Ignoring every picture, transcribe the data in full as it stands.

------ Entries shown ------

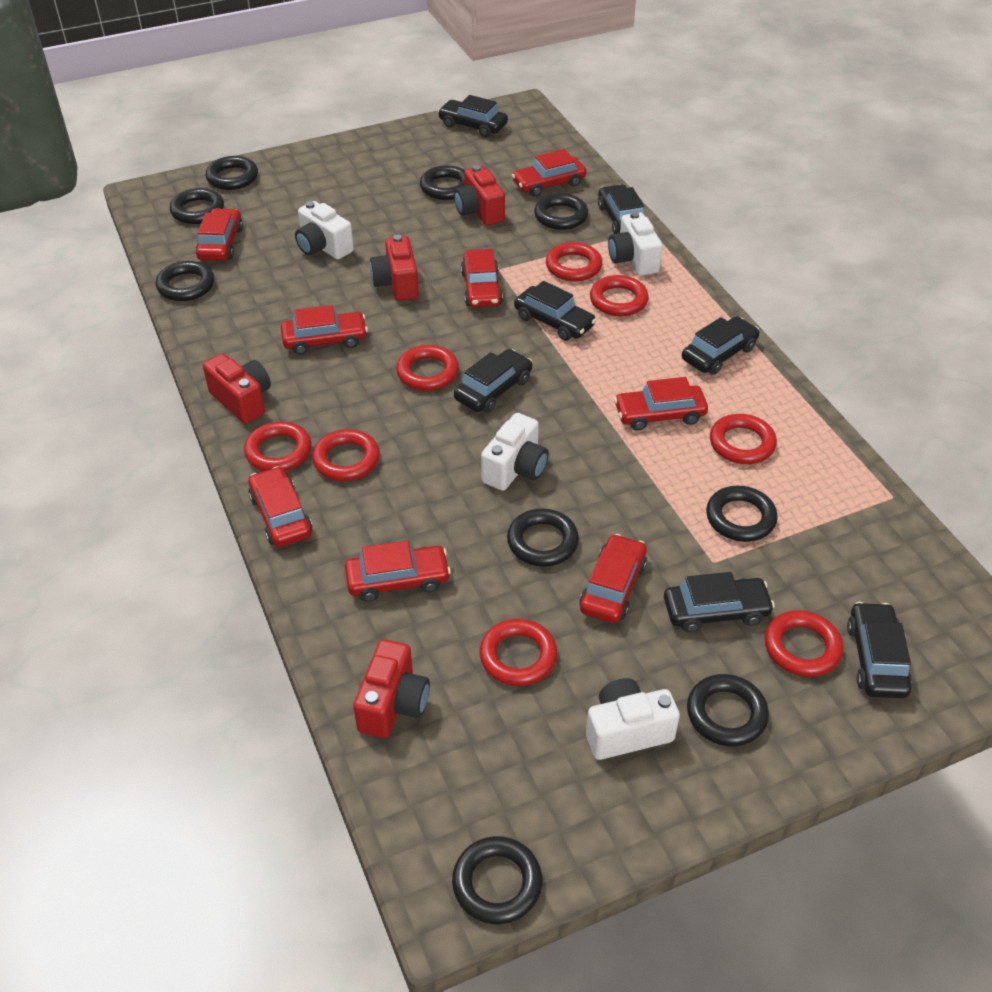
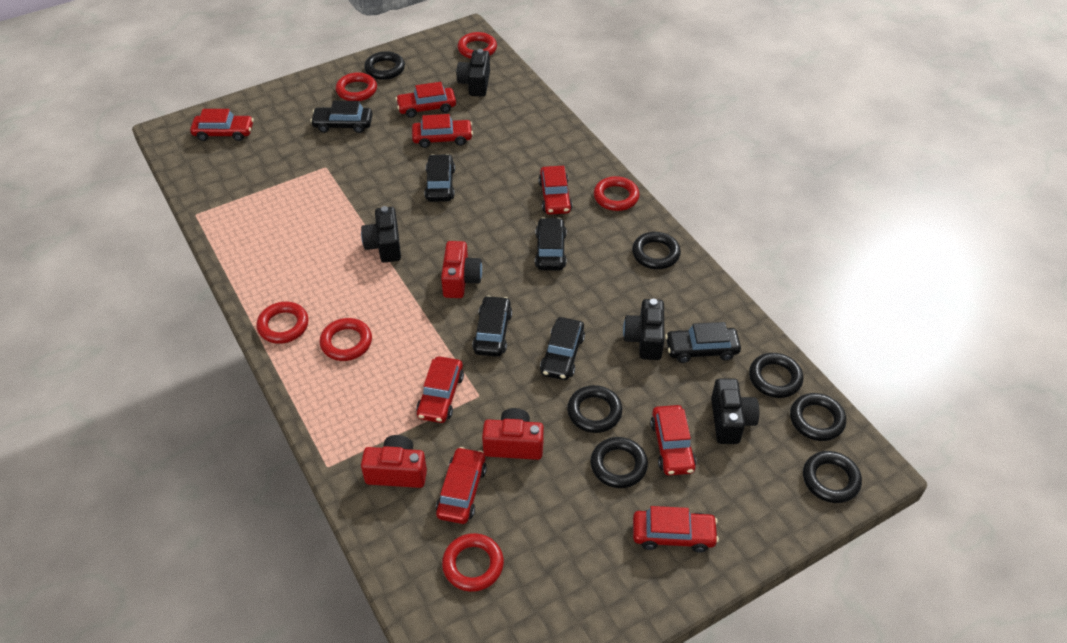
black camera: 0 -> 4
black car: 7 -> 6
black ring: 9 -> 7
red camera: 4 -> 3
red ring: 8 -> 6
white camera: 4 -> 0

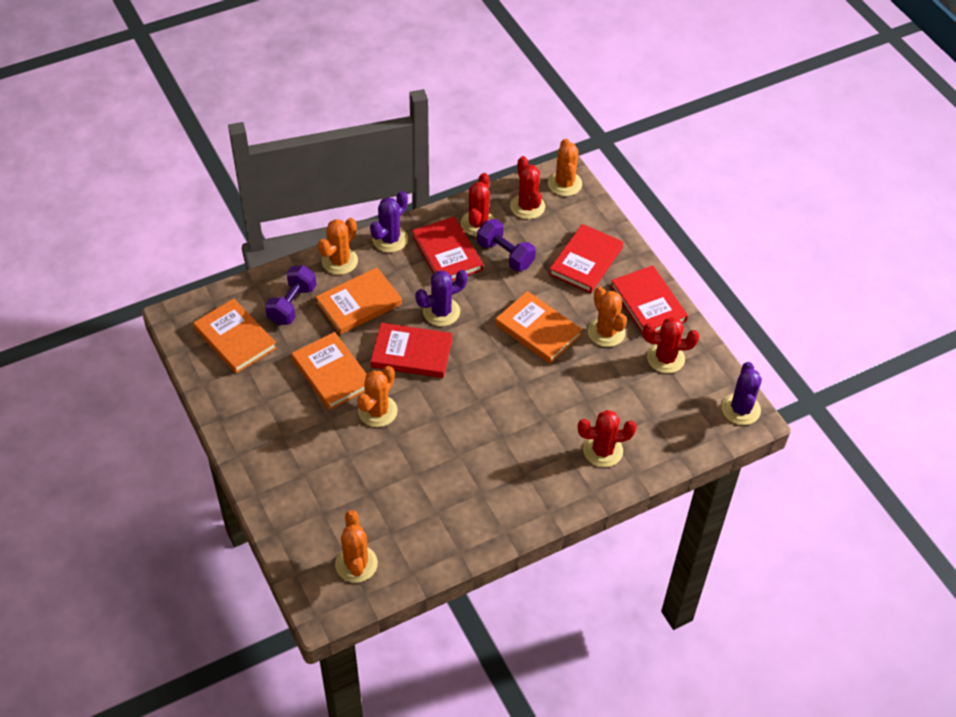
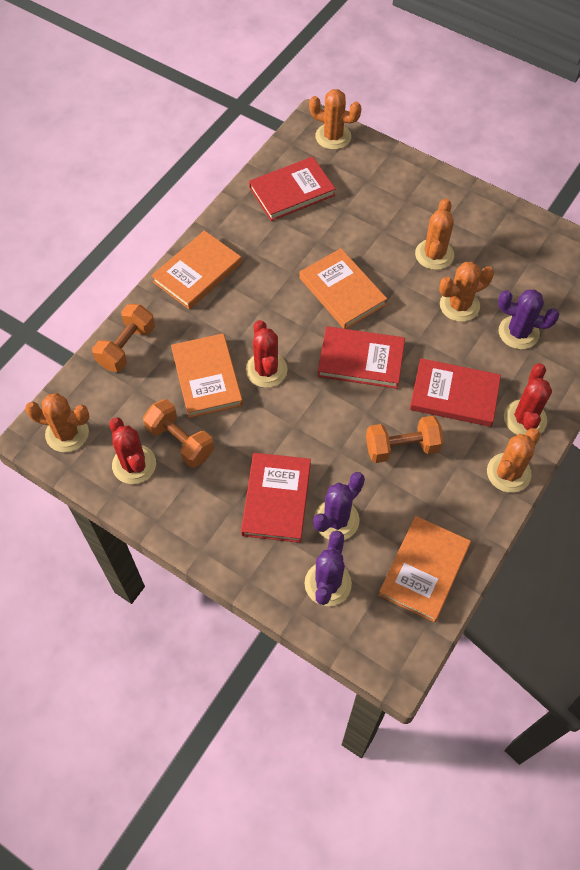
orange dumbbell: 0 -> 3
purple dumbbell: 2 -> 0
red cactus: 4 -> 3

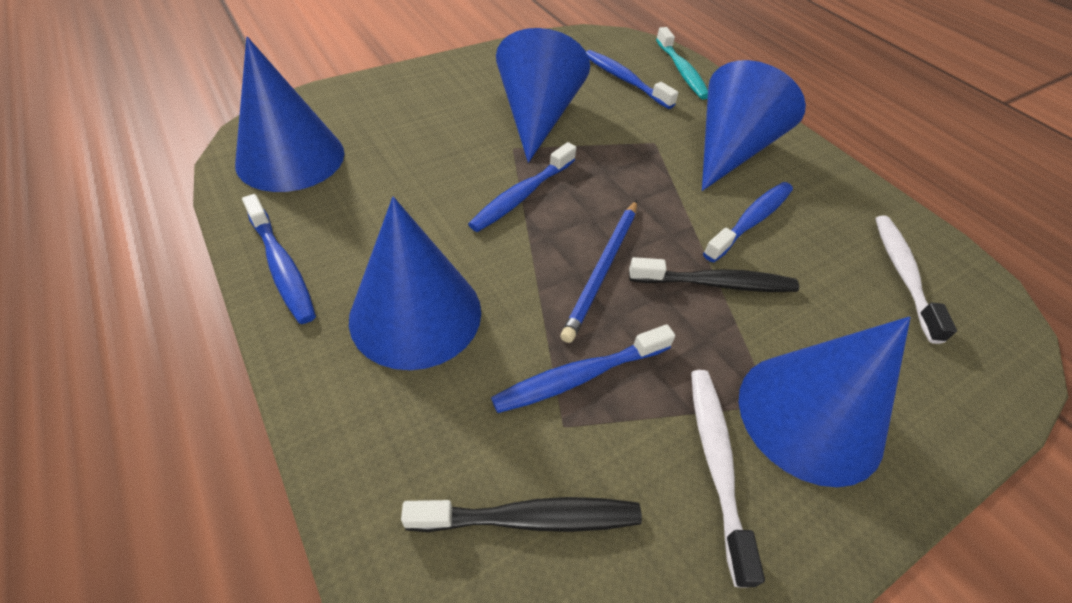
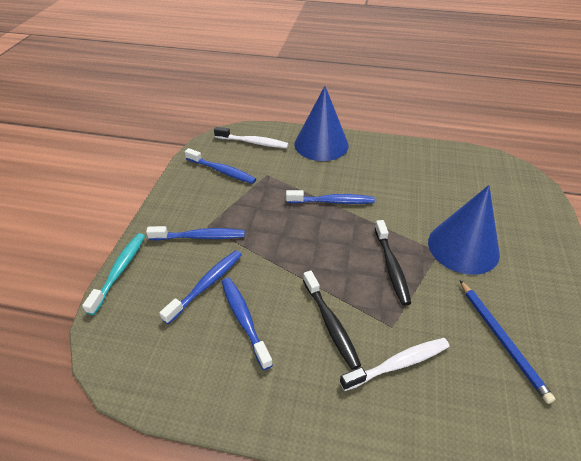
blue cone: 5 -> 2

------

> _Answer to the problem_
black camera: 0 -> 4
black car: 7 -> 6
black ring: 9 -> 7
red camera: 4 -> 3
red ring: 8 -> 6
white camera: 4 -> 0

orange dumbbell: 0 -> 3
purple dumbbell: 2 -> 0
red cactus: 4 -> 3

blue cone: 5 -> 2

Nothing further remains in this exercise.